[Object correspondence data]
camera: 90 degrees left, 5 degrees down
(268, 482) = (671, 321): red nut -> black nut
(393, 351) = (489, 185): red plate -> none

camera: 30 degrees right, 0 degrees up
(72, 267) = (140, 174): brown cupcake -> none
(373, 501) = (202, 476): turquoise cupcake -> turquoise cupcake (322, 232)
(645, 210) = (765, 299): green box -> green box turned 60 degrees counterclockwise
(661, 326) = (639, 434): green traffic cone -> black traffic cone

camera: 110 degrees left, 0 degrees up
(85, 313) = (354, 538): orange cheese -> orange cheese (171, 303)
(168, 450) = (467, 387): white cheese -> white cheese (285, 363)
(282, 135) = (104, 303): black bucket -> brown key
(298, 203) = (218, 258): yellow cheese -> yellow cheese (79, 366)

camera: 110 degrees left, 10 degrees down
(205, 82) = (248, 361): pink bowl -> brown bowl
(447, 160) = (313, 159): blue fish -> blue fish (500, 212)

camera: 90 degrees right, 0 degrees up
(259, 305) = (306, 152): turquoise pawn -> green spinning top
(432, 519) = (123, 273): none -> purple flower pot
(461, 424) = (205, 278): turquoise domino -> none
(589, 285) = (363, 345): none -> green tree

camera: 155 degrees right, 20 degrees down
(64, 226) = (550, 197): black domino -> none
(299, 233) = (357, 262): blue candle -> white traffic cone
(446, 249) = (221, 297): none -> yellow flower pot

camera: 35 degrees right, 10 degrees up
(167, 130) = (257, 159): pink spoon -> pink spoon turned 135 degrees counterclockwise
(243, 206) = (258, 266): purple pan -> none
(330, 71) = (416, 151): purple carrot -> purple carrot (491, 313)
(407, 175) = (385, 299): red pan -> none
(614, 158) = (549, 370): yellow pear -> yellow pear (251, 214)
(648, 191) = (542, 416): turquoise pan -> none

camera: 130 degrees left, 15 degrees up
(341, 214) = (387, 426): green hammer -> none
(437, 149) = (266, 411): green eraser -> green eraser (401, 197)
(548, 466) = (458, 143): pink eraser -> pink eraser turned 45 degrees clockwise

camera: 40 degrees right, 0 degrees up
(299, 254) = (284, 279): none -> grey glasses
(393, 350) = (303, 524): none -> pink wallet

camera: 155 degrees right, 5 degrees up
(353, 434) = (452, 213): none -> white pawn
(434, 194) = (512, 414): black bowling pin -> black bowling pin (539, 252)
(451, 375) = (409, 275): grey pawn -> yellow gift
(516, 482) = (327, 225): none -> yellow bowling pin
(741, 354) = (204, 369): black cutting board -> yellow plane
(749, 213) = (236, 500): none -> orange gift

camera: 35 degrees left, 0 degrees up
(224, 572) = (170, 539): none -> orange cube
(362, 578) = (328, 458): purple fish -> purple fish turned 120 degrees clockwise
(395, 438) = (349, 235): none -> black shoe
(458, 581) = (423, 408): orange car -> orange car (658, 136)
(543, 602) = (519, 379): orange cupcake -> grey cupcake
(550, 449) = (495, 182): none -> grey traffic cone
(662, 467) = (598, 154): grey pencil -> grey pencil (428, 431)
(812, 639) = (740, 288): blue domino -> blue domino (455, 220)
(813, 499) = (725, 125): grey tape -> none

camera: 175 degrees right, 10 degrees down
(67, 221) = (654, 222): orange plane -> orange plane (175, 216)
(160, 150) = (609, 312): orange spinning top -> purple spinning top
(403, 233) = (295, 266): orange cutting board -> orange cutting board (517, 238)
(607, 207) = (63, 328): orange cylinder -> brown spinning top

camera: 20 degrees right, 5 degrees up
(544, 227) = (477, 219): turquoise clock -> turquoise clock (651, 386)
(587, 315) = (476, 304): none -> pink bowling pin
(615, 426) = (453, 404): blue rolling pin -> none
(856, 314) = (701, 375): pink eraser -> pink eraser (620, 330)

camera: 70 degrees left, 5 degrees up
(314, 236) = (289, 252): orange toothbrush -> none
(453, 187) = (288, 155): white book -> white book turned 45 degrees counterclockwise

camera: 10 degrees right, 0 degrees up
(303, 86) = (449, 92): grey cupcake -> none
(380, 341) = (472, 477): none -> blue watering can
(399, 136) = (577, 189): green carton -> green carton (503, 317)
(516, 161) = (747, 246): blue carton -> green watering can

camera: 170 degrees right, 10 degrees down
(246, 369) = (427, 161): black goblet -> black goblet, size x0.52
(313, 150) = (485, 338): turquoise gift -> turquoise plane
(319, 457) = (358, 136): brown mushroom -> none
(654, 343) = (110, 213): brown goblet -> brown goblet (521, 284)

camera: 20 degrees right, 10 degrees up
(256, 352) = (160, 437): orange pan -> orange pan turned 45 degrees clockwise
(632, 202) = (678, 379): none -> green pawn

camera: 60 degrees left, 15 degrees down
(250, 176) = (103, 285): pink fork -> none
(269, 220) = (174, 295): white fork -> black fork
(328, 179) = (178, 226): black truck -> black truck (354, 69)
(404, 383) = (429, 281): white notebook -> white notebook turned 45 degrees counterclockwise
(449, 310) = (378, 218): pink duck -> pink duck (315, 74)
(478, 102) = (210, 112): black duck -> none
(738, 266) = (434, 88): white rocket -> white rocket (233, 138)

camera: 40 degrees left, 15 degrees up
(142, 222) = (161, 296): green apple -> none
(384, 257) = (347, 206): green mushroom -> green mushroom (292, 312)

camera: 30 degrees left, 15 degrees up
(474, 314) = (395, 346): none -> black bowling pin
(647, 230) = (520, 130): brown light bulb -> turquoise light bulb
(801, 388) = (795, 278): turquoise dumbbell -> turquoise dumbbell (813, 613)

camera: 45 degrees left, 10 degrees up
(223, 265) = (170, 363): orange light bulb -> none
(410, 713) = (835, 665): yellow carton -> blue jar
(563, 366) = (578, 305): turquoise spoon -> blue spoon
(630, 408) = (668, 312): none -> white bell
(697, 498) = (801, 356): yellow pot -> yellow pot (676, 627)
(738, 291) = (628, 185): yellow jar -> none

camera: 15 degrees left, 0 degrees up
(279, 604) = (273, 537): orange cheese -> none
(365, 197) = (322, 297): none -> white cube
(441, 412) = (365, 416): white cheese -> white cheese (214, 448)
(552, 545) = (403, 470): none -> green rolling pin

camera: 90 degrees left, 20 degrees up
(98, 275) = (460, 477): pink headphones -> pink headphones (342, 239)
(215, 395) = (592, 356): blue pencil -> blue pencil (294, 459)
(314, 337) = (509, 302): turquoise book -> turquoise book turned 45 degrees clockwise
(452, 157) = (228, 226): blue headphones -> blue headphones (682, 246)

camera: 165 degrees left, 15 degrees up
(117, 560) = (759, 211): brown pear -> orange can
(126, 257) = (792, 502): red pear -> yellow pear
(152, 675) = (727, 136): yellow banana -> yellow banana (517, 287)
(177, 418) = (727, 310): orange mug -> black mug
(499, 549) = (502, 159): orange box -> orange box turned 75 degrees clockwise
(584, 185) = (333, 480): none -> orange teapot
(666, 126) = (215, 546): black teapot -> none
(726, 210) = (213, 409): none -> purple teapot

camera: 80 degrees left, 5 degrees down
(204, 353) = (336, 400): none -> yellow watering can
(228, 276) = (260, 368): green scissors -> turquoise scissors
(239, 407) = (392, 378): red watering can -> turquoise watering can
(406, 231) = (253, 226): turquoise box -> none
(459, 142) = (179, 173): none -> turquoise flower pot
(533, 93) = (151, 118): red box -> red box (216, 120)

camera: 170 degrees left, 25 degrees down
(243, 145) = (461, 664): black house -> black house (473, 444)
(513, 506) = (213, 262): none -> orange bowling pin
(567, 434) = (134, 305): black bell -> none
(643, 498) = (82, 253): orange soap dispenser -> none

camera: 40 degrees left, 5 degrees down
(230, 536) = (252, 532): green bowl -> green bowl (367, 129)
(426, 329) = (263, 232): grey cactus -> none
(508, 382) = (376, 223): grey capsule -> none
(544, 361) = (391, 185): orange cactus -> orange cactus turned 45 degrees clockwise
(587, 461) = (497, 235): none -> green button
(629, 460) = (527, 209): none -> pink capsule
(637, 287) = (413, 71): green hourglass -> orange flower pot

■ Exercise goal
Gather and copy every line of the data in which the string "counterclockwise" is found.

■ Response below
(645, 210) = (765, 299): green box -> green box turned 60 degrees counterclockwise
(167, 130) = (257, 159): pink spoon -> pink spoon turned 135 degrees counterclockwise
(453, 187) = (288, 155): white book -> white book turned 45 degrees counterclockwise
(404, 383) = (429, 281): white notebook -> white notebook turned 45 degrees counterclockwise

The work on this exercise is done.